» Assignment
Output the data unchanged and complete, minus the images.
Source material below:
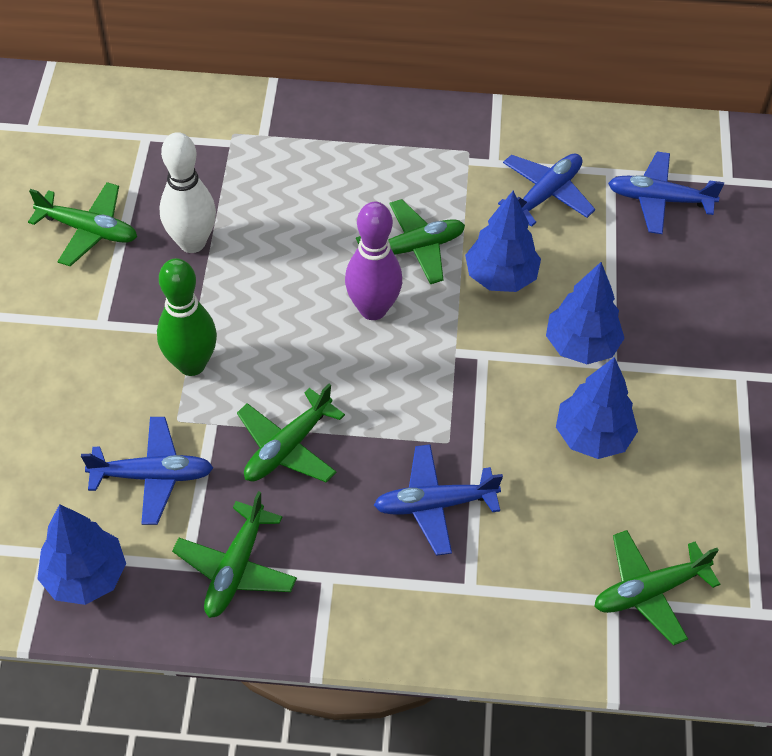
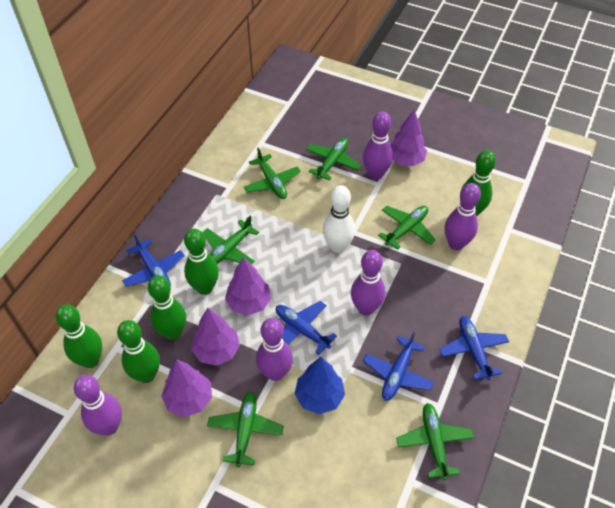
blue tree: 4 -> 1
green bowling pin: 1 -> 5
green plane: 5 -> 6
purple bowling pin: 1 -> 5
purple tree: 0 -> 4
End of Source material.
» Reply
blue tree: 4 -> 1
green bowling pin: 1 -> 5
green plane: 5 -> 6
purple bowling pin: 1 -> 5
purple tree: 0 -> 4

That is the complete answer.